Reproduce the records word for word, beginning at the line that contains "mitts (1317, 534)" and continuing through the final line of the records.

* **DATA FOR THE TASK**

********

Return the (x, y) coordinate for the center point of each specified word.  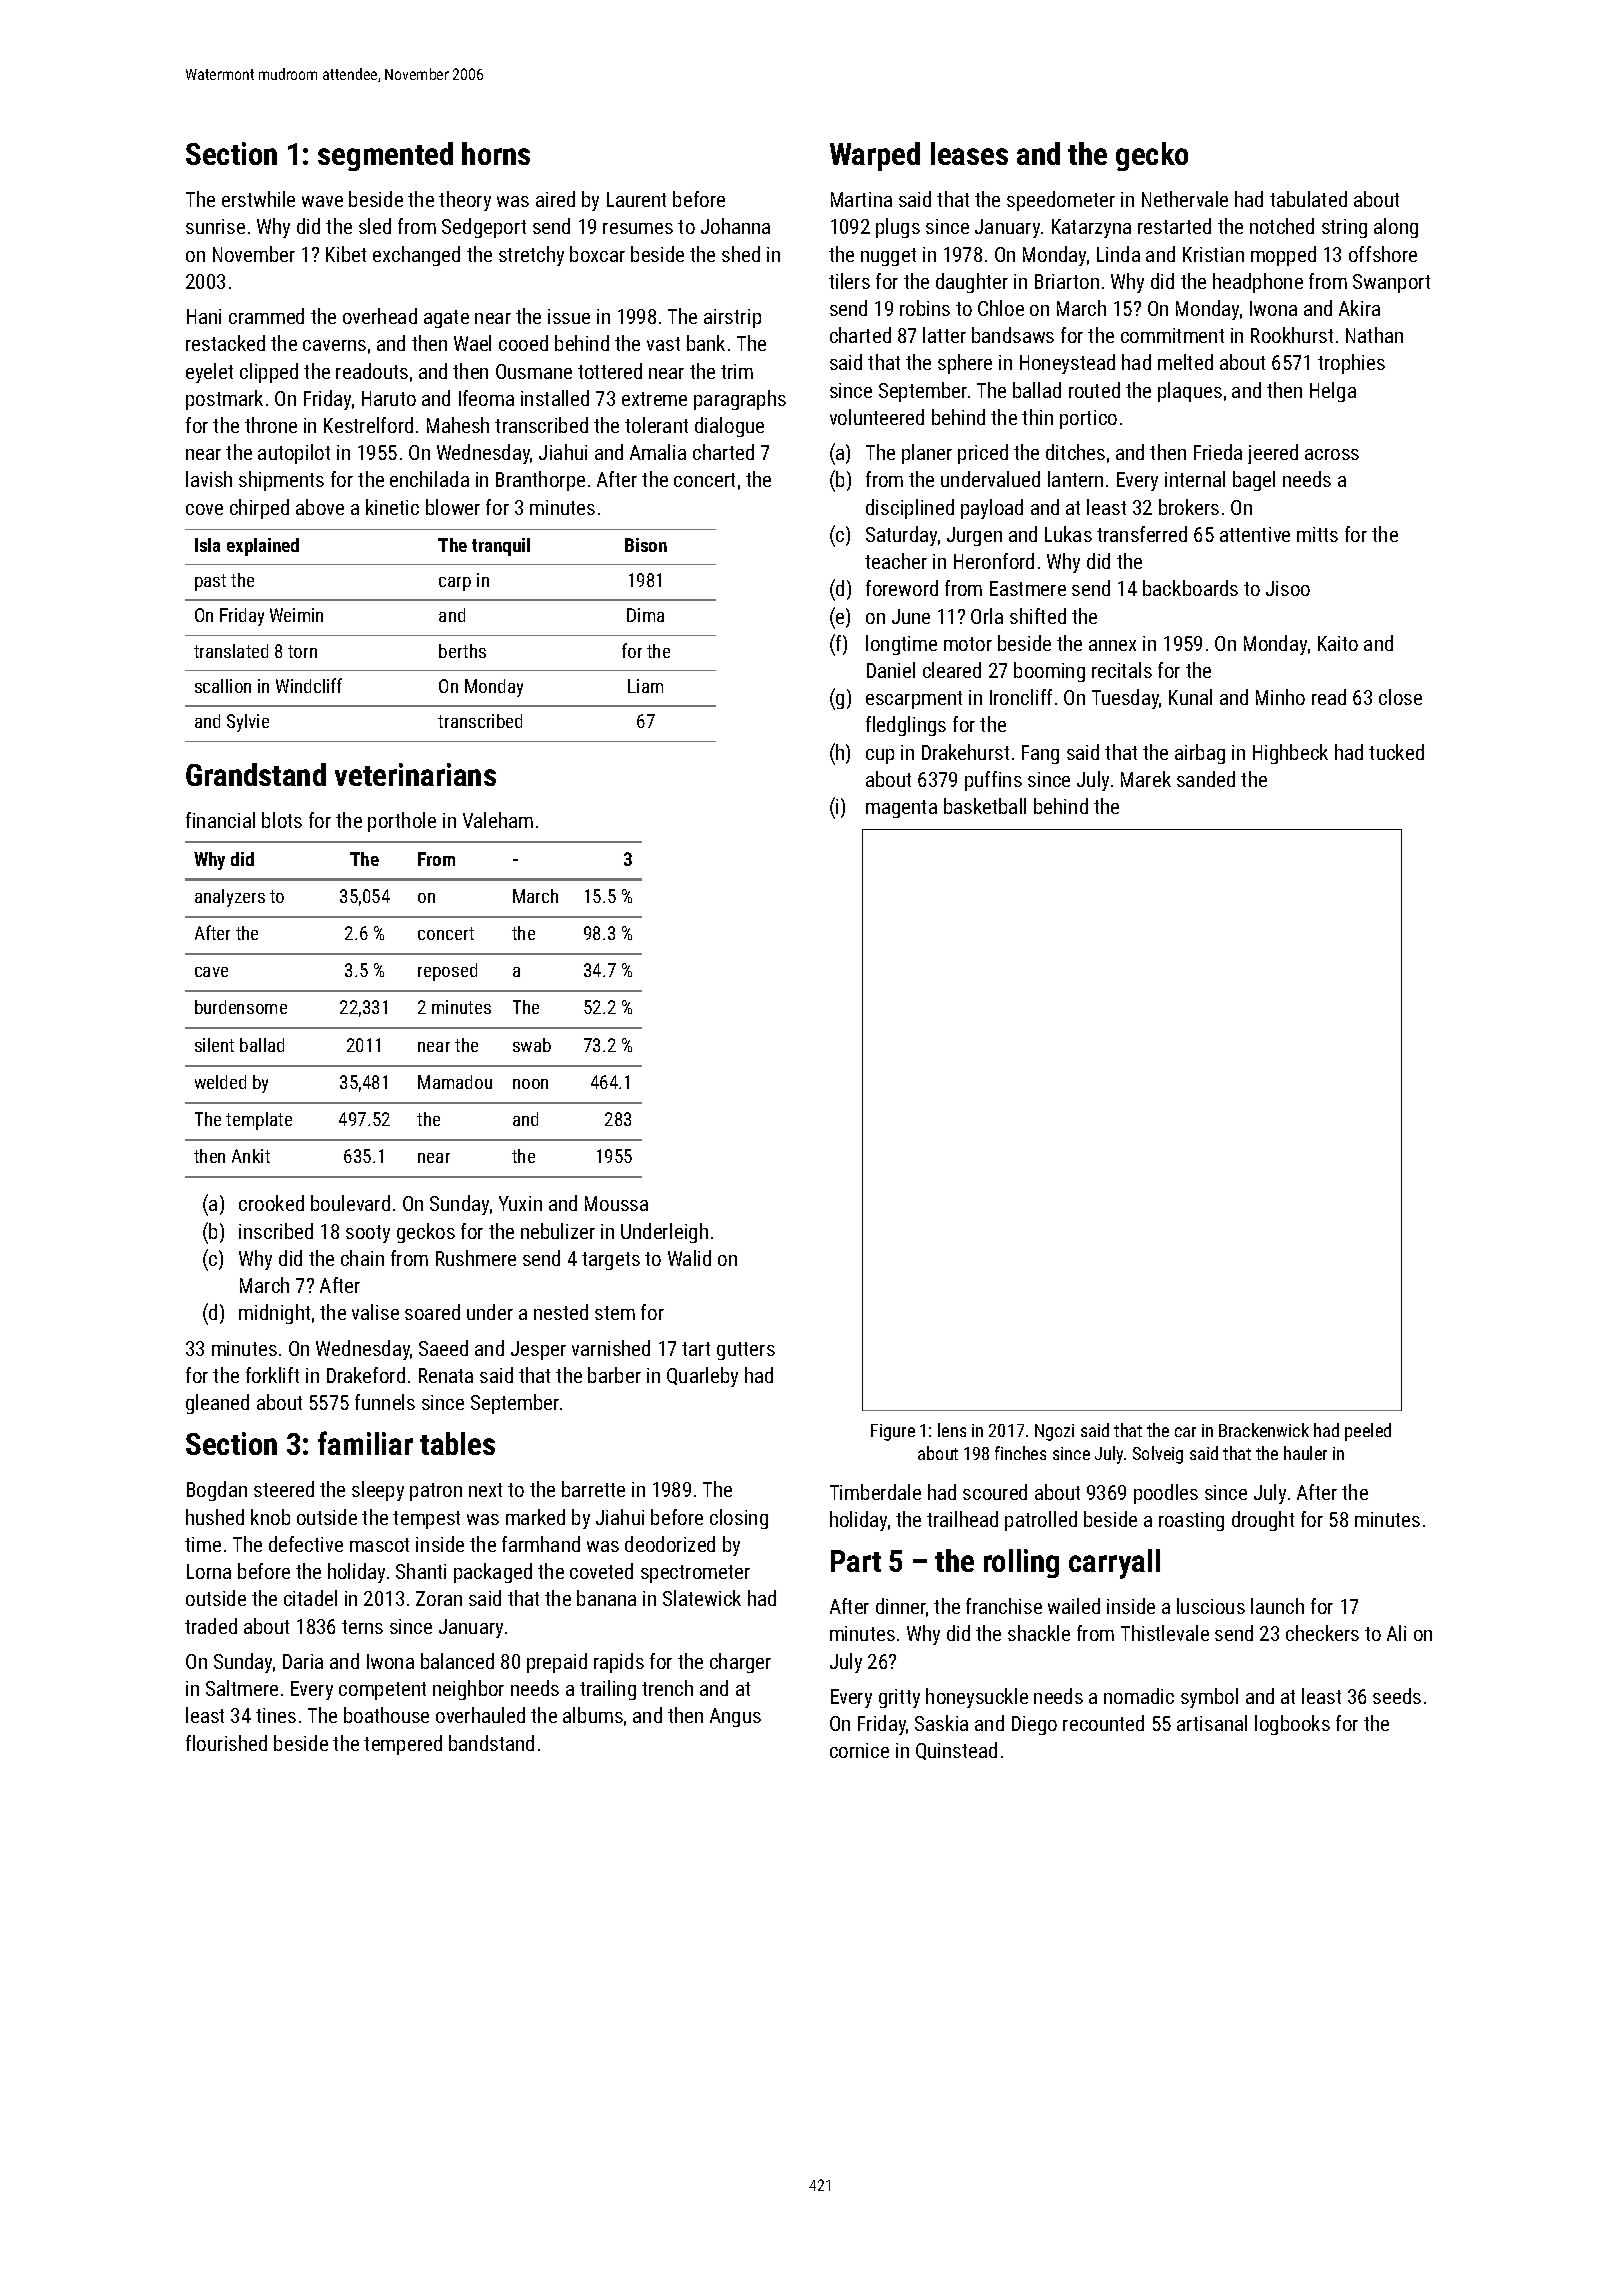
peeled (1368, 1432)
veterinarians (415, 774)
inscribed (276, 1231)
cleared (952, 670)
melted (1185, 362)
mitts (1317, 534)
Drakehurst (965, 752)
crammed (266, 316)
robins (925, 308)
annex (1112, 645)
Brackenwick (1264, 1430)
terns (362, 1627)
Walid (689, 1258)
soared (432, 1312)
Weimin (296, 615)
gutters (746, 1351)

********

* **TASK SOLUTION**
mitts (1317, 534)
Drakehurst (965, 752)
crammed (266, 316)
robins (925, 308)
annex (1112, 645)
Brackenwick (1264, 1430)
terns (362, 1627)
Walid (689, 1258)
soared (432, 1312)
Weimin (296, 615)
gutters (746, 1351)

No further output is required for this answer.